### Supplied material ###
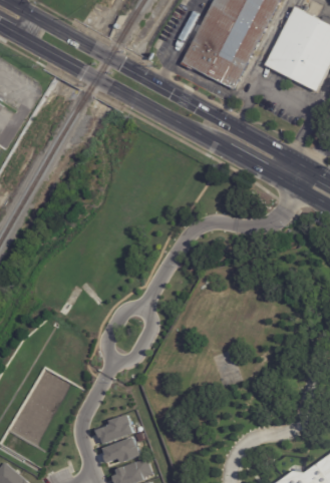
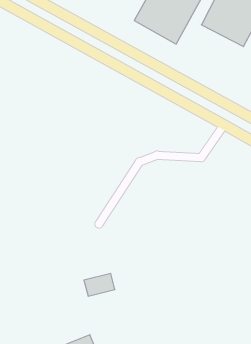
building: [95,416,132,443] -> [84,273,115,296]

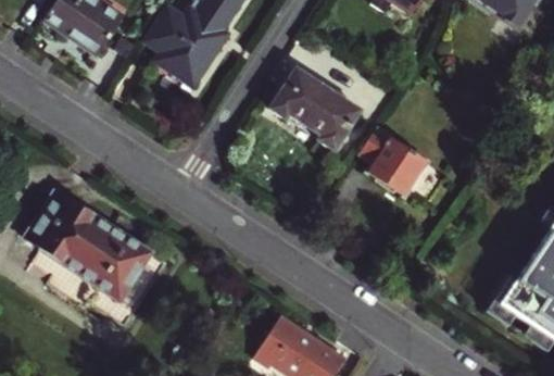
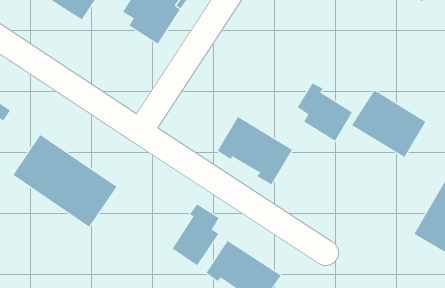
building: [274,68,365,151] -> [217,116,293,185]
building: none -> [351,90,426,158]
building: none -> [172,203,220,266]

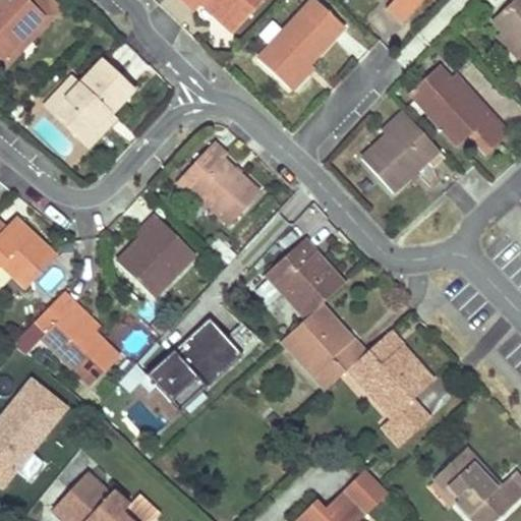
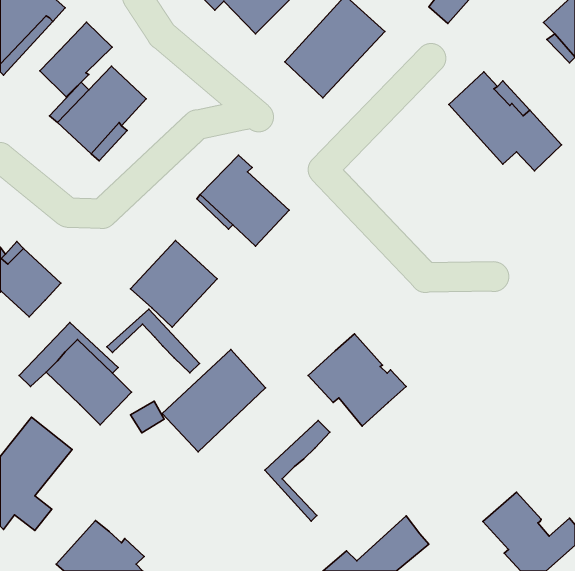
building: none -> [40,22,112,97]
building: [359,111,444,193] -> none
building: [268,237,344,317] -> none
building: none -> [107,309,200,373]
building: [351,330,430,444] -> none
building: none -> [265,420,330,521]

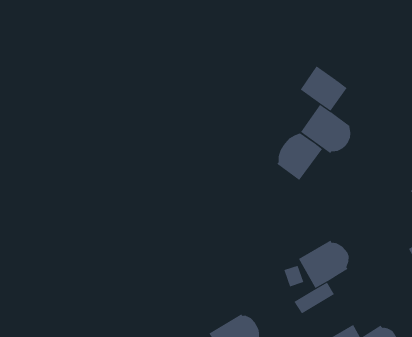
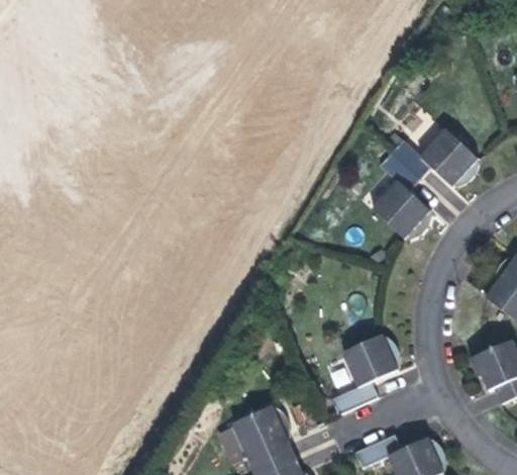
building: none -> [416,128,474,186]
building: [276,132,323,181] -> none

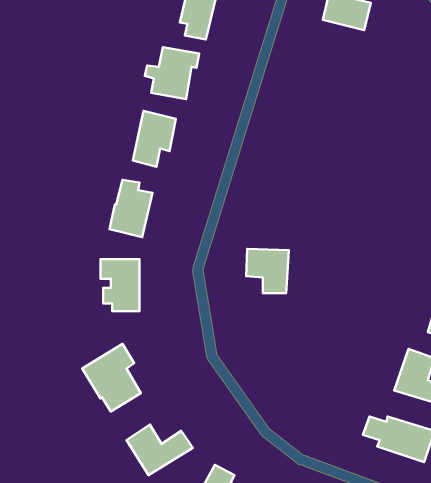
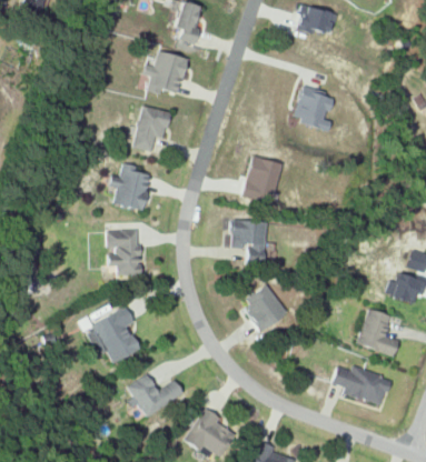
building: none -> [295,88,334,131]
building: none -> [240,154,284,207]
building: none -> [242,282,285,327]

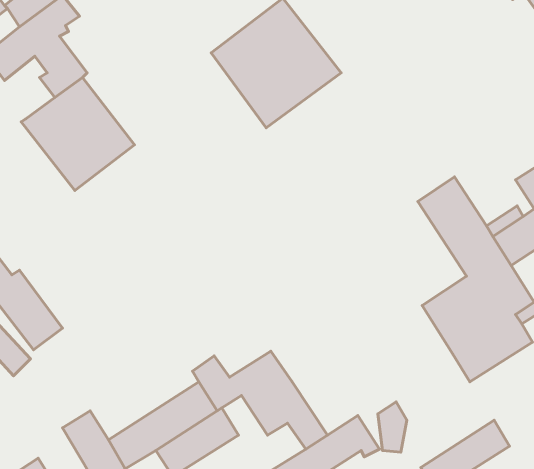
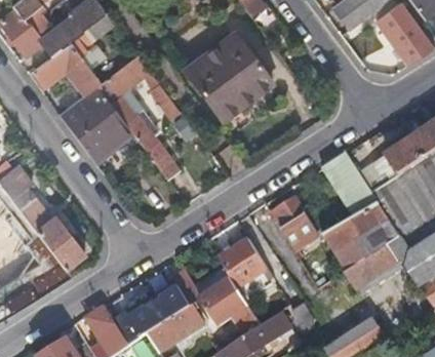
building: none -> [97,53,171,168]
building: none -> [272,197,321,248]
building: none -> [218,239,269,289]

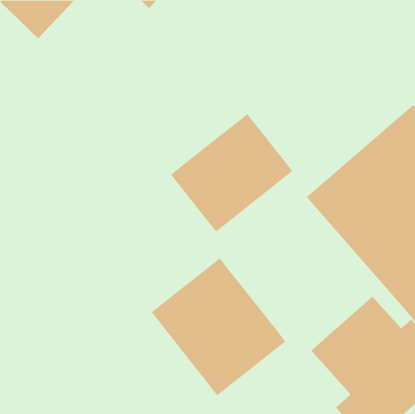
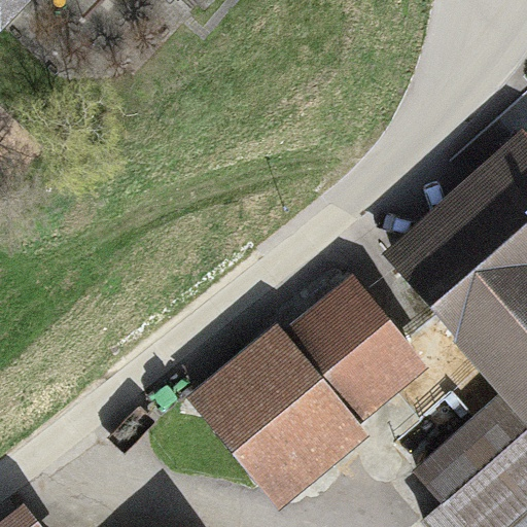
building: [170,113,293,232] -> none
building: none -> [286,286,418,421]

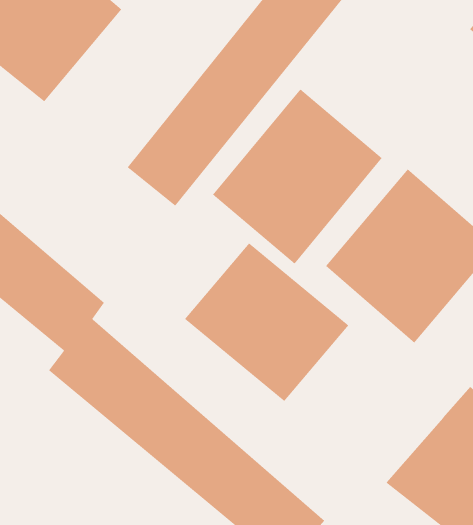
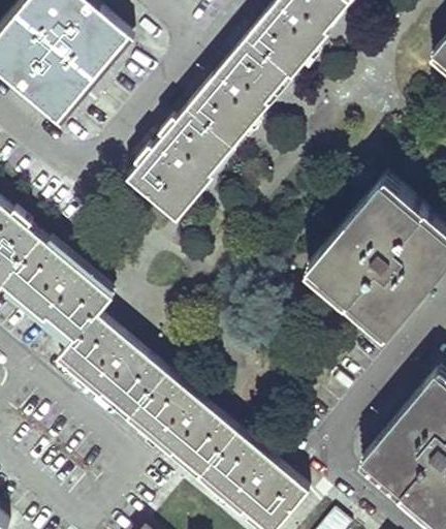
building: [212,89,383,264] -> none
building: [184,242,349,402] -> none

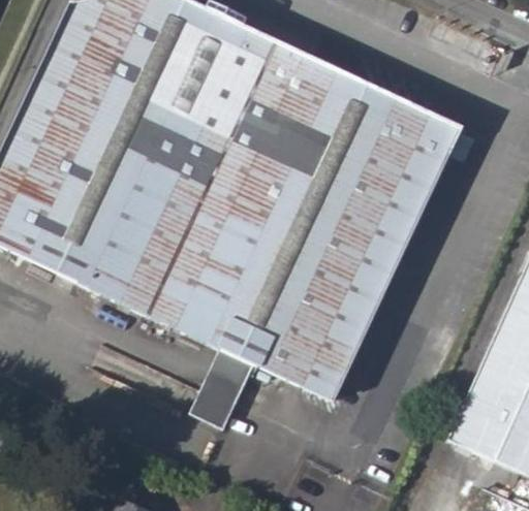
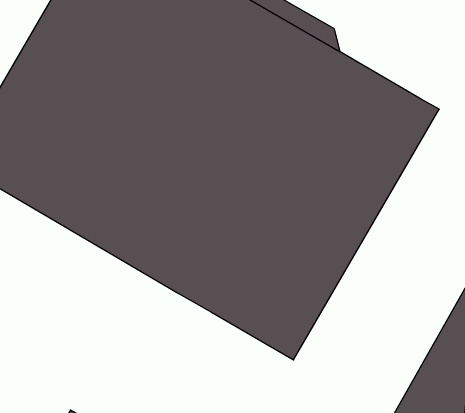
building: [180,345,249,432] -> none

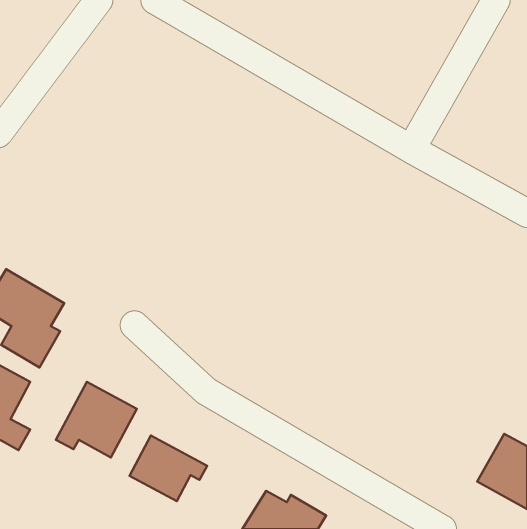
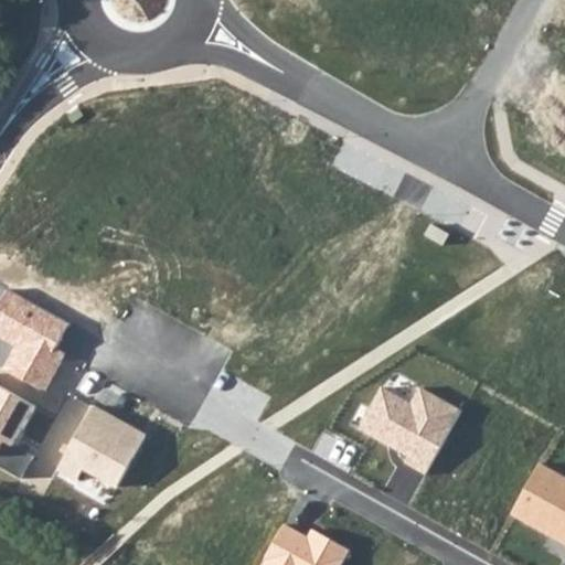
building: none -> [356,386,460,478]
building: [130,435,207,501] -> none

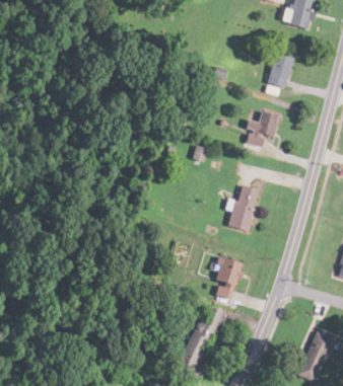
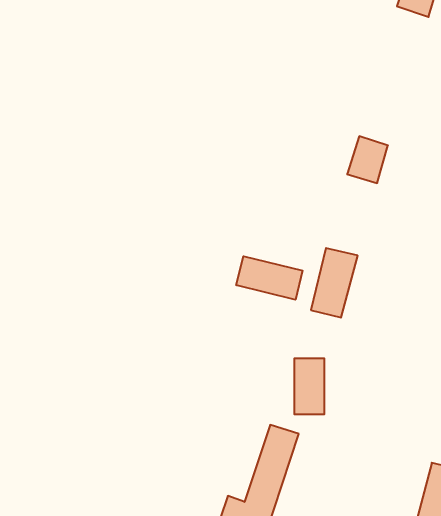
building: [271,55,292,91] -> none
building: none -> [236,256,303,300]

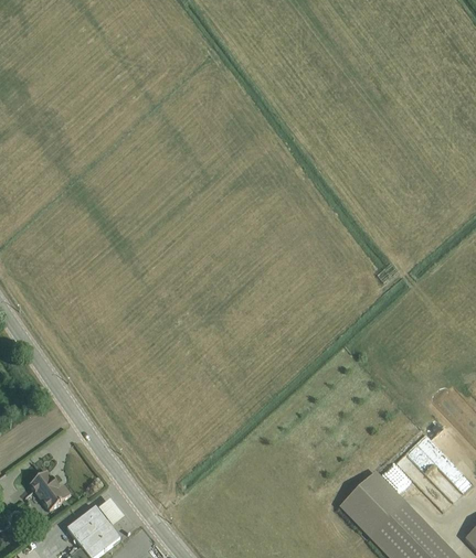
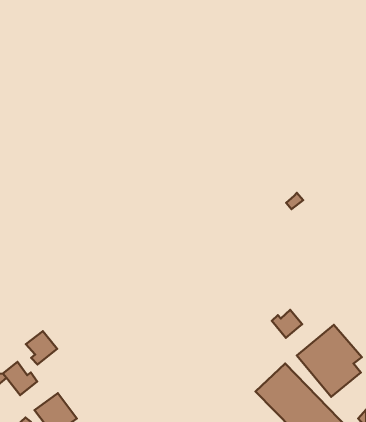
building: none -> [272,310,302,338]
building: none -> [26,331,57,365]

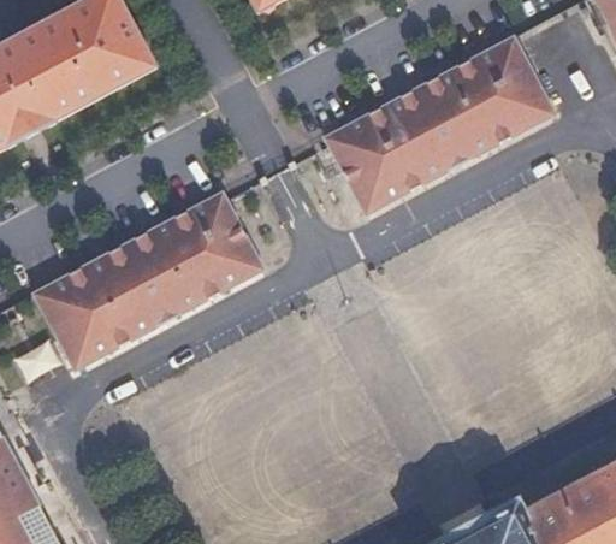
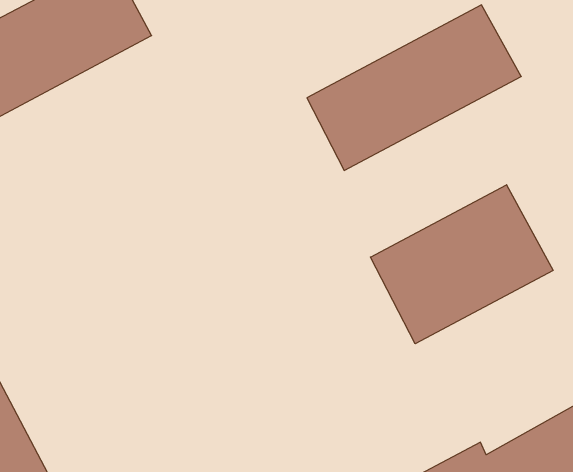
building: [35,189,265,366] -> none
building: none -> [370,185,553,344]

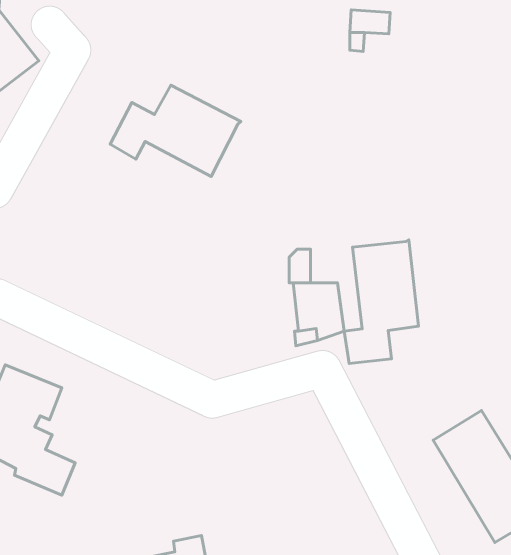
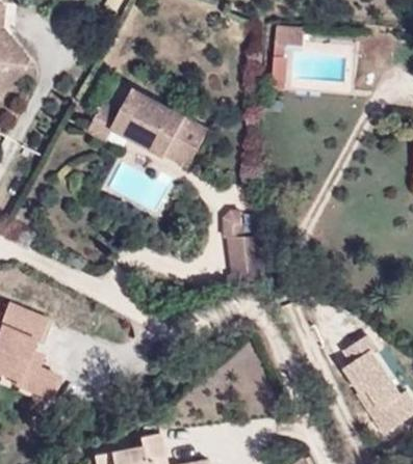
building: none -> [164,115,208,167]
building: [344,240,419,363] -> none

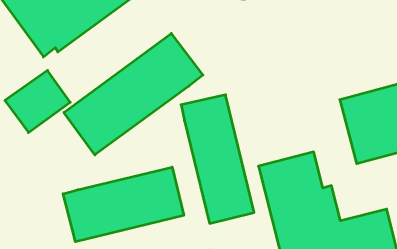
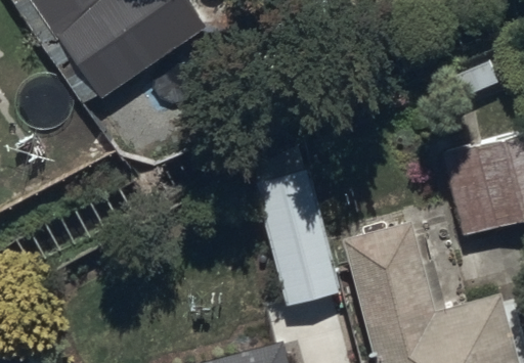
building: [64,33,203,155] -> none
building: [63,167,184,242] -> none

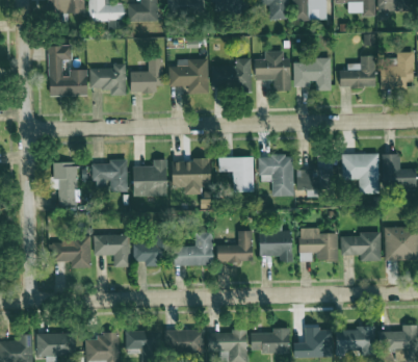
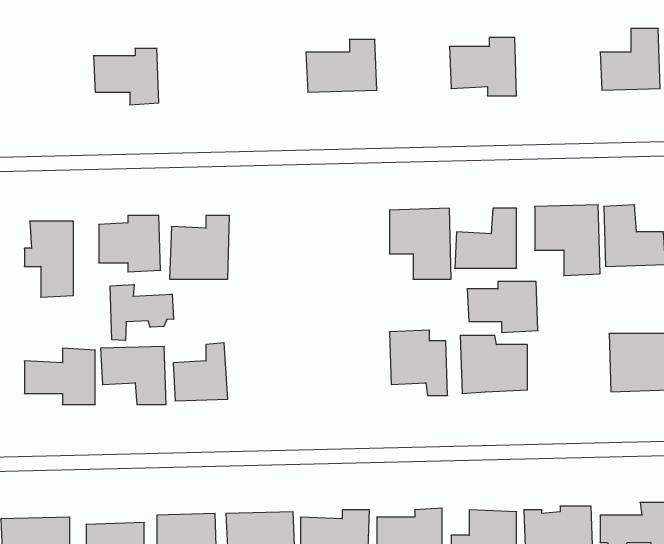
building: [49,45,87,96] -> none
building: [255,50,291,90] -> none
building: [339,56,375,87] -> none
building: [130,58,163,93] -> none
building: [168,58,209,94] -> none
building: [218,156,254,191] -> none
building: [172,159,211,195] -> none
building: none -> [110,284,174,341]
building: [217,230,253,262] -> none
building: [174,232,213,265] -> none
building: [341,232,382,261] -> [467,282,538,332]

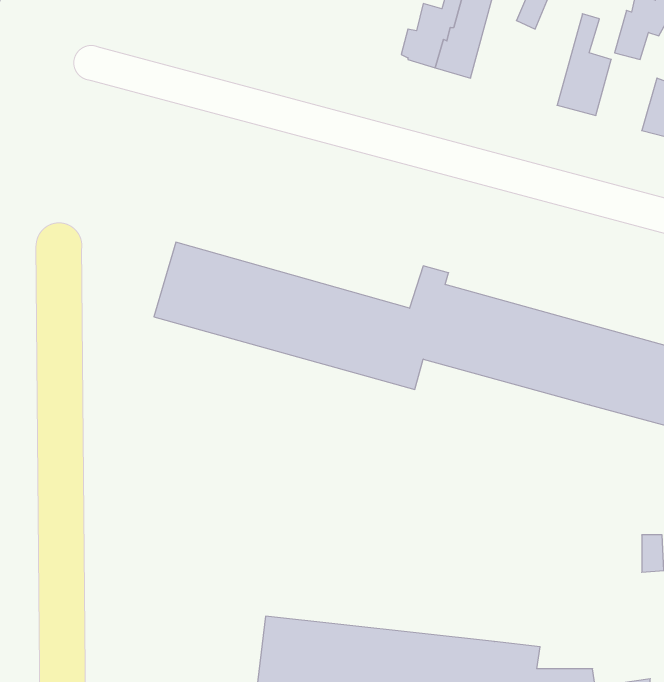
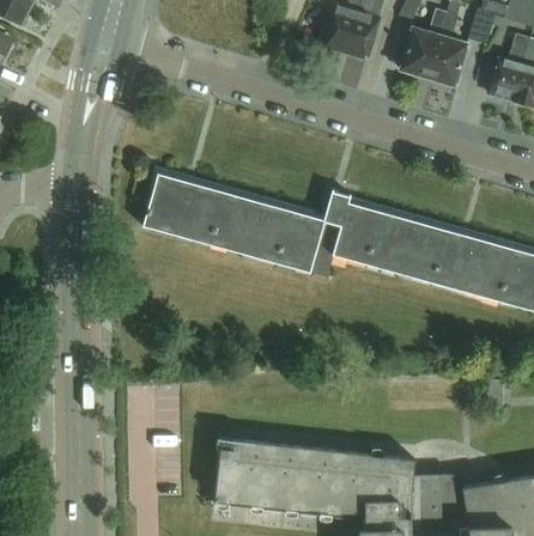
building: none -> [400,8,445,75]

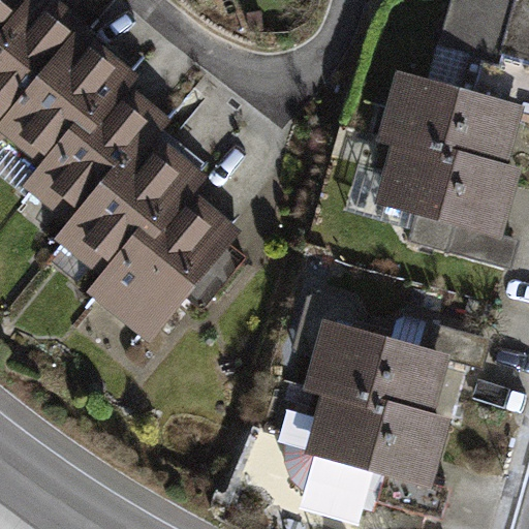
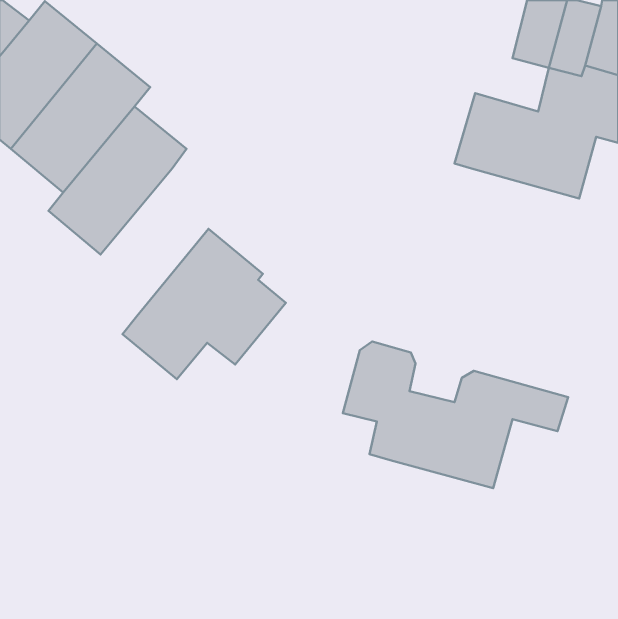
building: [72,144,191,270] -> none
building: [385,144,512,269] -> none
building: [284,393,442,518] -> none

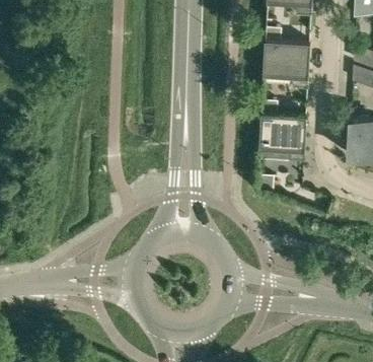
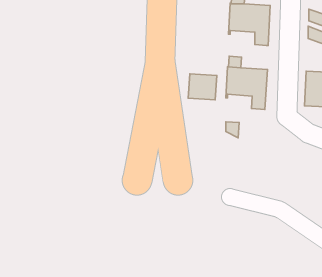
building: none -> [188,74,217,100]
###
● **What is needed**
Transcribe all the data word for word; the images stay out.

● **Solution for this exercise**
building: [95,416,132,443] -> [84,273,115,296]

building: [274,68,365,151] -> [217,116,293,185]
building: none -> [351,90,426,158]
building: none -> [172,203,220,266]

building: none -> [40,22,112,97]
building: [359,111,444,193] -> none
building: [268,237,344,317] -> none
building: none -> [107,309,200,373]
building: [351,330,430,444] -> none
building: none -> [265,420,330,521]

building: none -> [416,128,474,186]
building: [276,132,323,181] -> none

building: none -> [295,88,334,131]
building: none -> [240,154,284,207]
building: none -> [242,282,285,327]

building: none -> [97,53,171,168]
building: none -> [272,197,321,248]
building: none -> [218,239,269,289]

building: [170,113,293,232] -> none
building: none -> [286,286,418,421]

building: [212,89,383,264] -> none
building: [184,242,349,402] -> none

building: [180,345,249,432] -> none

building: none -> [356,386,460,478]
building: [130,435,207,501] -> none

building: [271,55,292,91] -> none
building: none -> [236,256,303,300]

building: none -> [272,310,302,338]
building: none -> [26,331,57,365]

building: [35,189,265,366] -> none
building: none -> [370,185,553,344]

building: none -> [164,115,208,167]
building: [344,240,419,363] -> none

building: [64,33,203,155] -> none
building: [63,167,184,242] -> none

building: [49,45,87,96] -> none
building: [255,50,291,90] -> none
building: [339,56,375,87] -> none
building: [130,58,163,93] -> none
building: [168,58,209,94] -> none
building: [218,156,254,191] -> none
building: [172,159,211,195] -> none
building: none -> [110,284,174,341]
building: [217,230,253,262] -> none
building: [174,232,213,265] -> none
building: [341,232,382,261] -> [467,282,538,332]

building: none -> [400,8,445,75]

building: [72,144,191,270] -> none
building: [385,144,512,269] -> none
building: [284,393,442,518] -> none

building: none -> [188,74,217,100]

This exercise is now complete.